- WRITTEN TASK -
In the listing that follows, retype every line from the first through the one containing "(234, 283) = (219, 219): turquoise". Pictures are to be left out.

- AVAILABLE DATA -
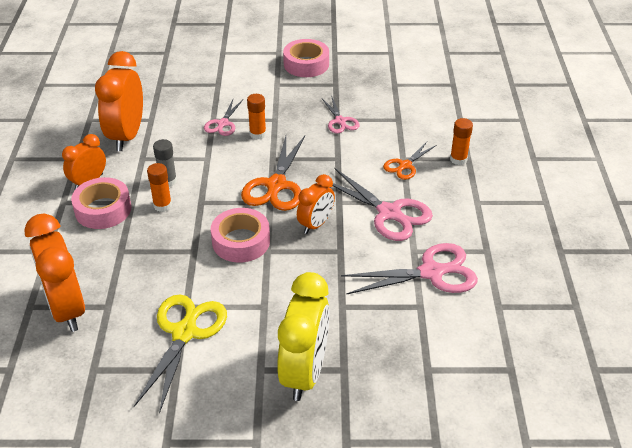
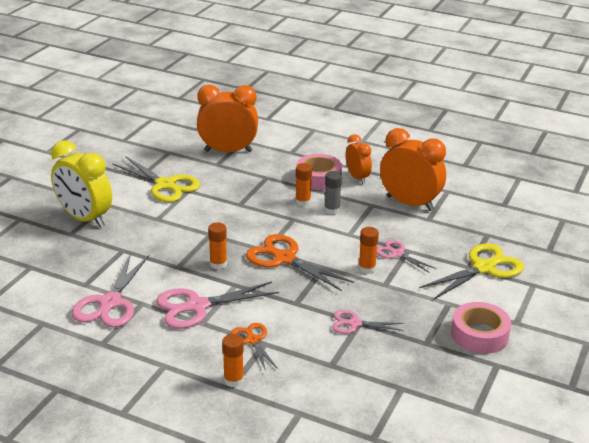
camera: 115 degrees right, 10 degrees down
(215, 77) = (484, 268): none -> yellow scissors
(241, 241) = (231, 225): pink tape -> none
(316, 224) = (218, 264): orange clock -> orange glue stick

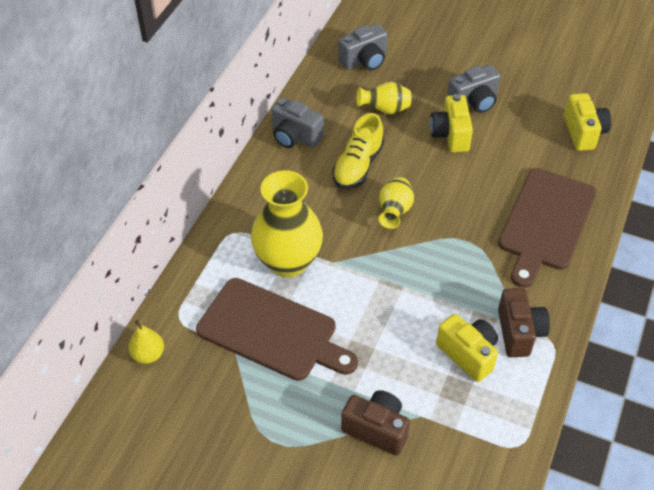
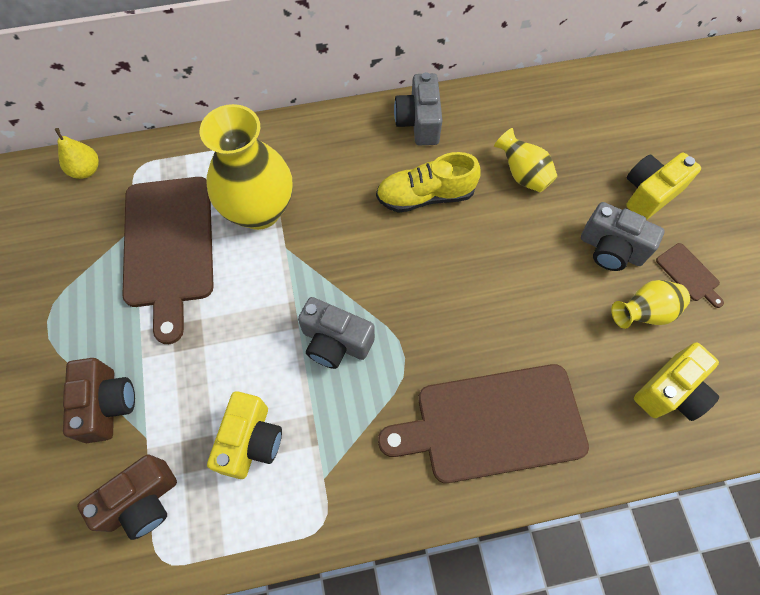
camera: 55 degrees right, 15 degrees up
(364, 61) = (574, 117): grey camera -> grey camera (335, 342)
(394, 212) = (390, 263): yellow vase -> yellow vase (644, 312)
(450, 135) = (541, 254): yellow camera -> yellow camera (649, 194)
(518, 79) = (689, 274): none -> brown cutting board
(519, 332) = (314, 479): brown camera -> brown camera (142, 501)

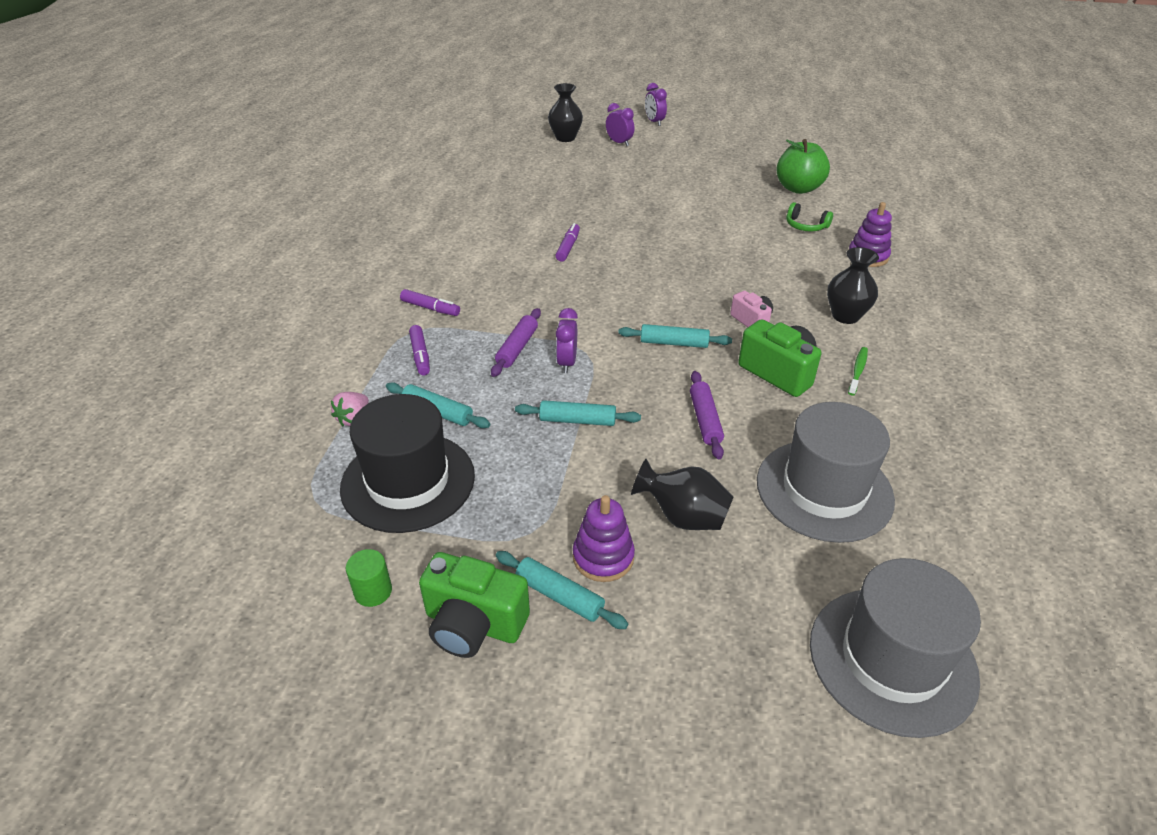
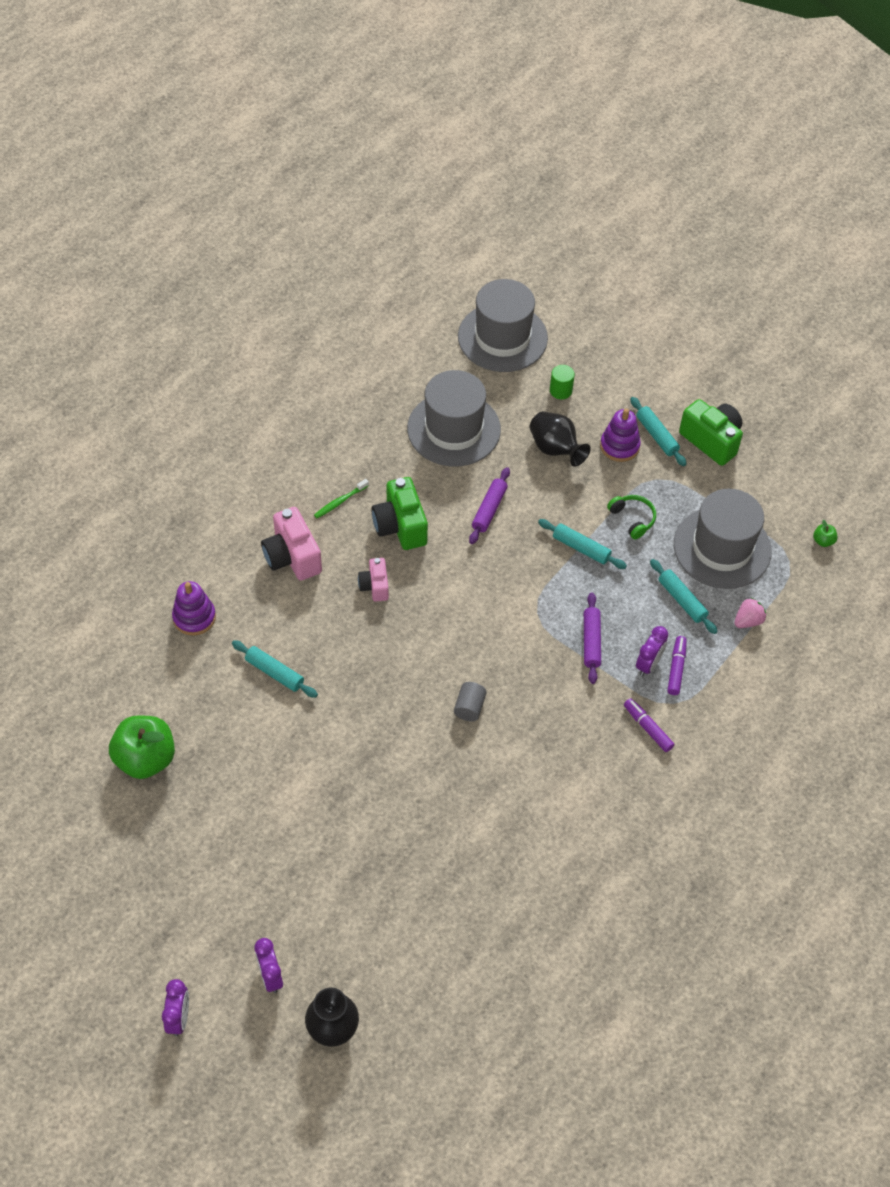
camera: 155 degrees left, 15 degrees up
(268, 541) = (823, 541): none -> green apple
(373, 591) = (763, 481): green cylinder -> green cylinder (560, 390)
(408, 481) = (722, 548): black hat -> grey hat
(517, 348) = (591, 641): purple rolling pin -> purple rolling pin turned 45 degrees counterclockwise
(567, 363) = (559, 607): purple clock -> purple clock (648, 664)
(568, 247) = (471, 765): purple marker -> none
(596, 275) = (469, 707): none -> grey cylinder
(674, 343) = (458, 590): turquoise rolling pin -> turquoise rolling pin (274, 673)
(805, 226) = (205, 689): green headphones -> green headphones (632, 519)
(845, 316) = (292, 557): black vase -> pink camera

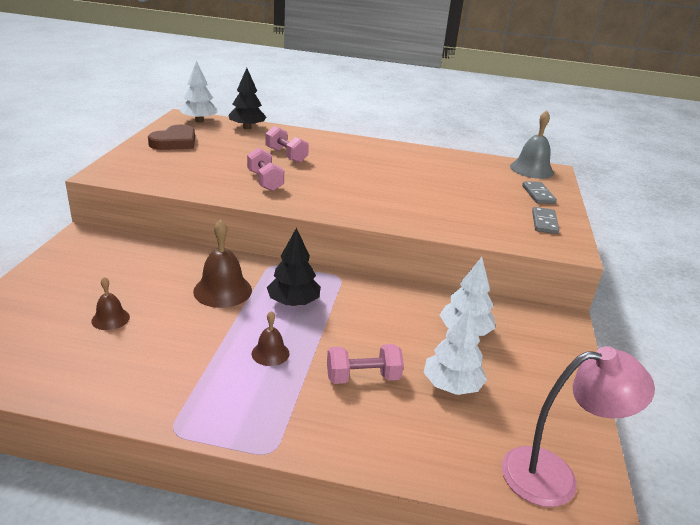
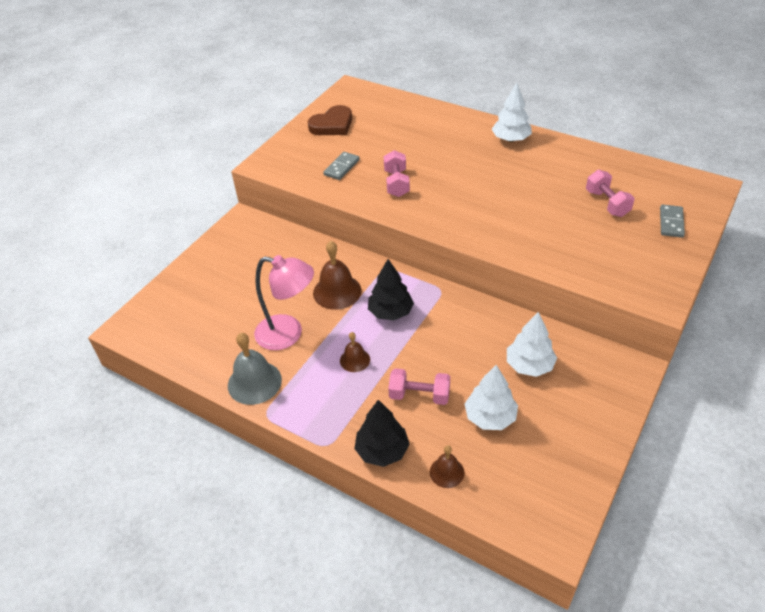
camera: 25 degrees right, 15 degrees up
(110, 319) = (246, 308): brown bell -> brown bell (447, 472)
(199, 121) = (363, 94): white tree -> white tree (511, 139)
(247, 127) = (406, 106): black tree -> black tree (382, 451)
(286, 155) = (429, 149): pink dumbbell -> pink dumbbell (607, 203)
(531, 169) = (687, 184): grey bell -> grey bell (254, 382)
(544, 222) = (653, 262): grey domino -> grey domino (341, 167)
(554, 476) = (535, 513): pink lamp -> pink lamp (288, 334)

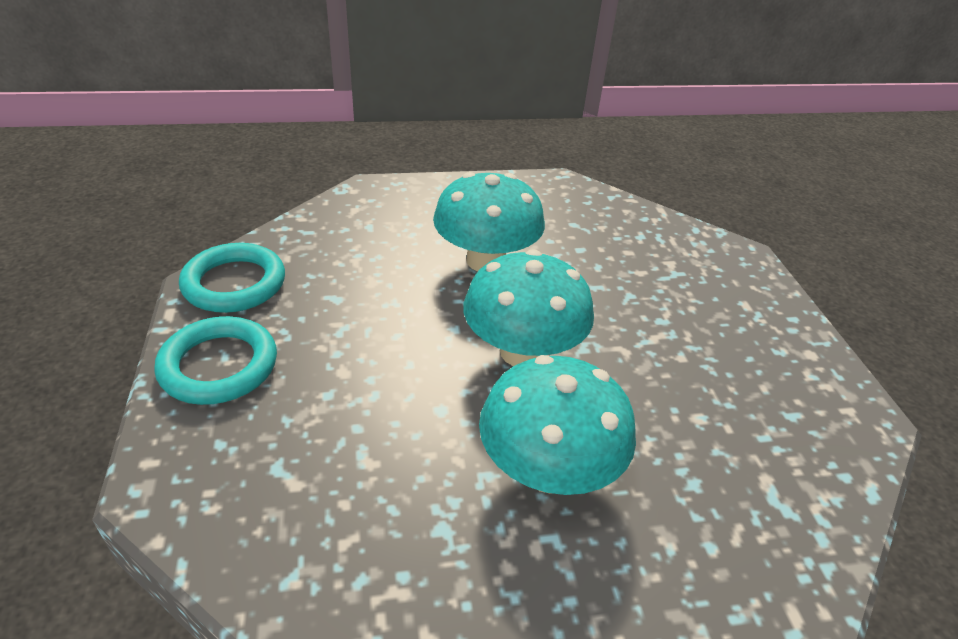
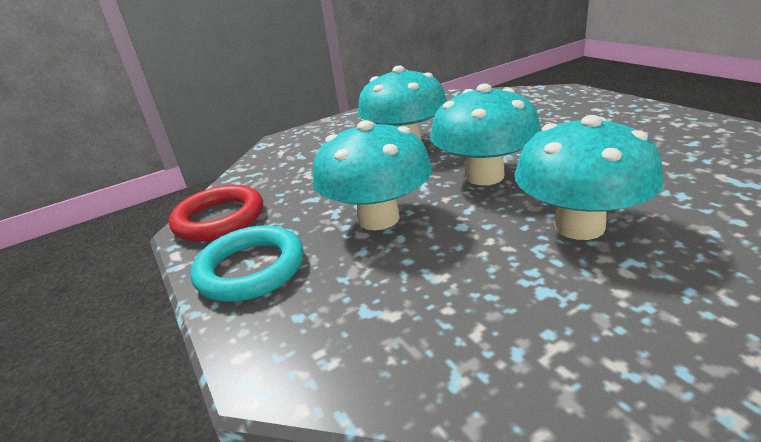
camera: 15 degrees left, 10 degrees down
(234, 283) = (219, 219): turquoise ring -> red ring
(373, 359) = (378, 218): none -> turquoise mushroom

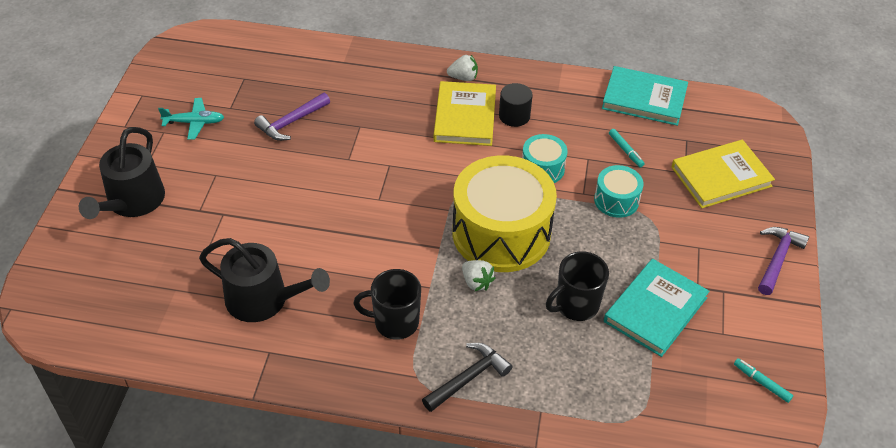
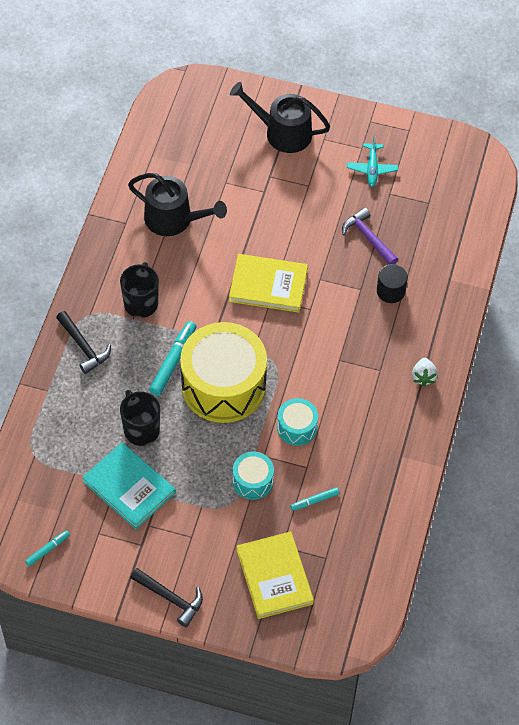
camera: 95 degrees right, 10 degrees up
(263, 300) = (174, 219): black watering can -> black watering can turned 90 degrees counterclockwise
(465, 116) = (369, 373): yellow book -> yellow book (268, 285)
(476, 282) = (173, 361): white strawberry -> turquoise marker
(514, 116) = (367, 413): black cylinder -> black cylinder (390, 291)
(644, 99) = (386, 532): turquoise book -> none
(777, 259) = (171, 598): purple hammer -> black hammer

- TASK RESULT -
camera: 115 degrees right, 10 degrees down
(215, 77) = (484, 268): none -> yellow scissors
(241, 241) = (231, 225): pink tape -> none
(316, 224) = (218, 264): orange clock -> orange glue stick

camera: 55 degrees right, 15 degrees up
(364, 61) = (574, 117): grey camera -> grey camera (335, 342)
(394, 212) = (390, 263): yellow vase -> yellow vase (644, 312)
(450, 135) = (541, 254): yellow camera -> yellow camera (649, 194)
(518, 79) = (689, 274): none -> brown cutting board
(519, 332) = (314, 479): brown camera -> brown camera (142, 501)

camera: 155 degrees left, 15 degrees up
(268, 541) = (823, 541): none -> green apple
(373, 591) = (763, 481): green cylinder -> green cylinder (560, 390)
(408, 481) = (722, 548): black hat -> grey hat
(517, 348) = (591, 641): purple rolling pin -> purple rolling pin turned 45 degrees counterclockwise
(567, 363) = (559, 607): purple clock -> purple clock (648, 664)
(568, 247) = (471, 765): purple marker -> none
(596, 275) = (469, 707): none -> grey cylinder
(674, 343) = (458, 590): turquoise rolling pin -> turquoise rolling pin (274, 673)
(805, 226) = (205, 689): green headphones -> green headphones (632, 519)
(845, 316) = (292, 557): black vase -> pink camera

camera: 25 degrees right, 15 degrees up
(110, 319) = (246, 308): brown bell -> brown bell (447, 472)
(199, 121) = (363, 94): white tree -> white tree (511, 139)
(247, 127) = (406, 106): black tree -> black tree (382, 451)
(286, 155) = (429, 149): pink dumbbell -> pink dumbbell (607, 203)
(531, 169) = (687, 184): grey bell -> grey bell (254, 382)
(544, 222) = (653, 262): grey domino -> grey domino (341, 167)
(554, 476) = (535, 513): pink lamp -> pink lamp (288, 334)

camera: 15 degrees left, 10 degrees down
(234, 283) = (219, 219): turquoise ring -> red ring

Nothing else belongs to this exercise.